ACTIVITY
Extract every line below that contains the word "minus".

DATA SUPPLIED
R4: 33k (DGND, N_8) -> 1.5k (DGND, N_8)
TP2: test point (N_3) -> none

---

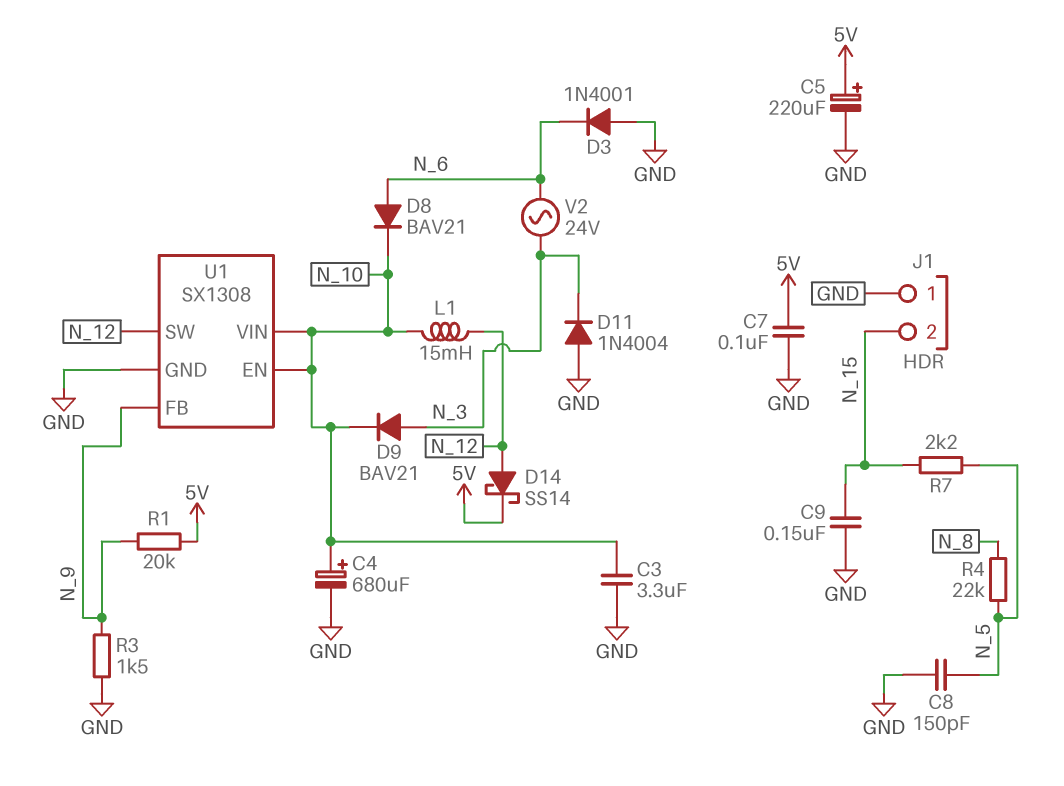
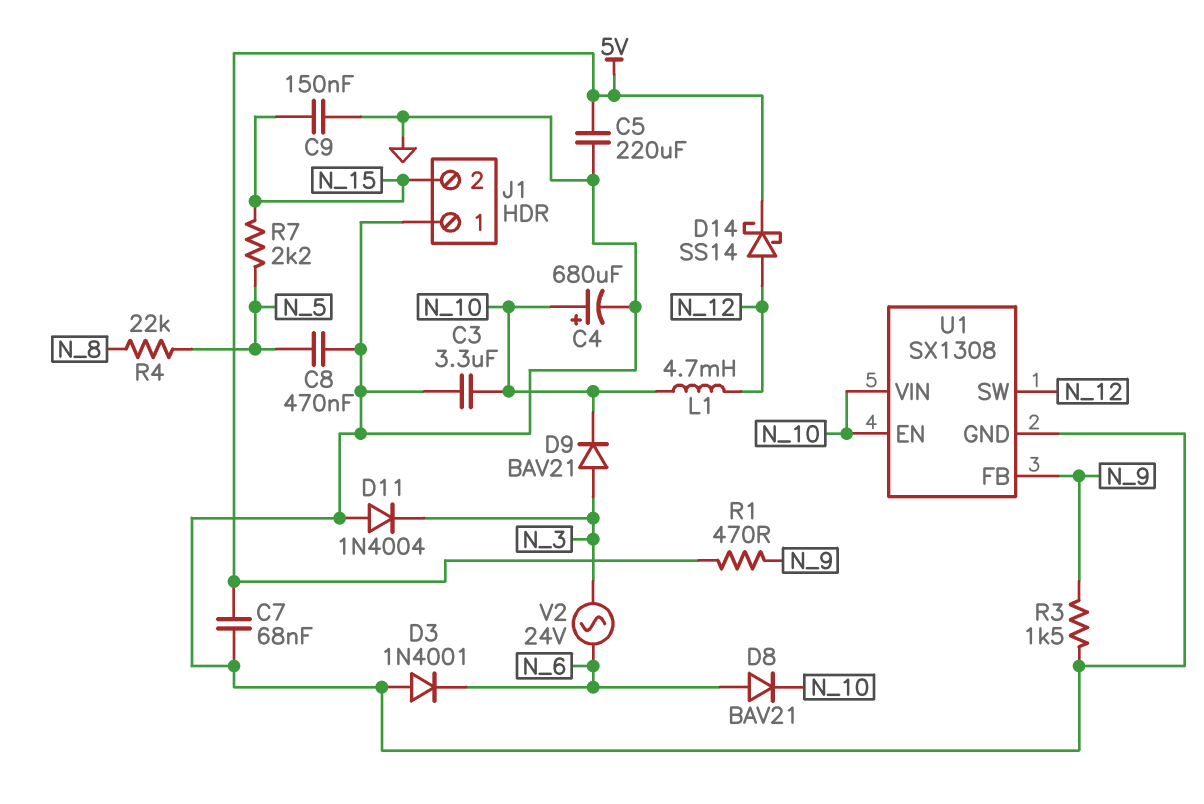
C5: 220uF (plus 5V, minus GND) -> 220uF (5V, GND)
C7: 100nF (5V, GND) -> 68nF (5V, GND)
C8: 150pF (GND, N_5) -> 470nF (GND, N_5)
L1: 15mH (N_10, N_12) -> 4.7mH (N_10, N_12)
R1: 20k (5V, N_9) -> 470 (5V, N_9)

* * *

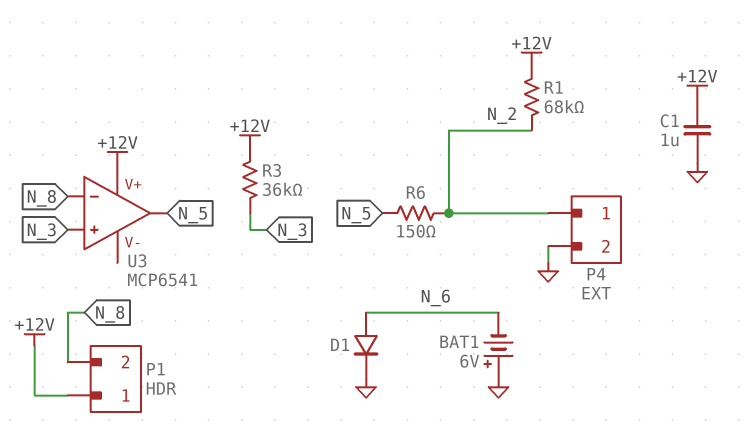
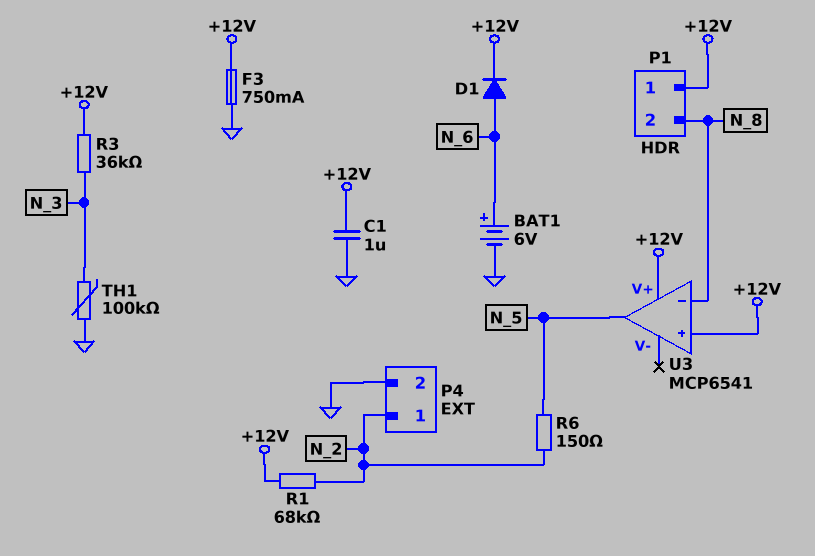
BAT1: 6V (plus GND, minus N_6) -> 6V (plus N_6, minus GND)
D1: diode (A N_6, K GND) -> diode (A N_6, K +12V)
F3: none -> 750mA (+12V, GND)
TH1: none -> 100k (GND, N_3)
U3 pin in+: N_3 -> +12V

EXERCISE ANSWER
C5: 220uF (plus 5V, minus GND) -> 220uF (5V, GND)
BAT1: 6V (plus GND, minus N_6) -> 6V (plus N_6, minus GND)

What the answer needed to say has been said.